Scene change data
▬▬▬

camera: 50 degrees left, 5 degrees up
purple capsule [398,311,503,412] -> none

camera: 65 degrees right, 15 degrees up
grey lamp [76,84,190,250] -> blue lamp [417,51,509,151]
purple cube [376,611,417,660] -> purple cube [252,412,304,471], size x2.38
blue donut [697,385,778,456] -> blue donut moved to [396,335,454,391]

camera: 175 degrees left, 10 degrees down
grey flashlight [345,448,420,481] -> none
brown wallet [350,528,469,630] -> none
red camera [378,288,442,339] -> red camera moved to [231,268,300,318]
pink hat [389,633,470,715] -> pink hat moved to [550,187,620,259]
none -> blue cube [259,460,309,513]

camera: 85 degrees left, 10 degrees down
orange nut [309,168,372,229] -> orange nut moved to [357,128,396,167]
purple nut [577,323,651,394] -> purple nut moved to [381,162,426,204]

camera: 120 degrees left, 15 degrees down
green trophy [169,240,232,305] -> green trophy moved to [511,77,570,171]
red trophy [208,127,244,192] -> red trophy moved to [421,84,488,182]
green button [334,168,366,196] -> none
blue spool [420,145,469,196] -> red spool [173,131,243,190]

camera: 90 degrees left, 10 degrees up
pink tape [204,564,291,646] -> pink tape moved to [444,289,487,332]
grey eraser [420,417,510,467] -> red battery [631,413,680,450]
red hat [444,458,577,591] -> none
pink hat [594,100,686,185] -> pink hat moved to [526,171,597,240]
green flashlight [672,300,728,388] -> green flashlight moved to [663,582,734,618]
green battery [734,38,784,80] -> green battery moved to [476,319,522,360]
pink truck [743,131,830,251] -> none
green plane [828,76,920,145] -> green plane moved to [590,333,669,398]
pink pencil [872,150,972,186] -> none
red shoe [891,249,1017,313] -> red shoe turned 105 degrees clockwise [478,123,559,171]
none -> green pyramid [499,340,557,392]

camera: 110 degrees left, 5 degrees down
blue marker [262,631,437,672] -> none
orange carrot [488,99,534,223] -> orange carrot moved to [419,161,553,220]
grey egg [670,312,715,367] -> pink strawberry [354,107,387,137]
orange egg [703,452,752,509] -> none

▬▬▬

= Problem =
Here the output must be the lines above from the line with "red trophy [208,127,244,192]" to the line with "pink truck [743,131,830,251] -> none", both included, duplicated word for word and nothing else.

= Exercise answer =
red trophy [208,127,244,192] -> red trophy moved to [421,84,488,182]
green button [334,168,366,196] -> none
blue spool [420,145,469,196] -> red spool [173,131,243,190]

camera: 90 degrees left, 10 degrees up
pink tape [204,564,291,646] -> pink tape moved to [444,289,487,332]
grey eraser [420,417,510,467] -> red battery [631,413,680,450]
red hat [444,458,577,591] -> none
pink hat [594,100,686,185] -> pink hat moved to [526,171,597,240]
green flashlight [672,300,728,388] -> green flashlight moved to [663,582,734,618]
green battery [734,38,784,80] -> green battery moved to [476,319,522,360]
pink truck [743,131,830,251] -> none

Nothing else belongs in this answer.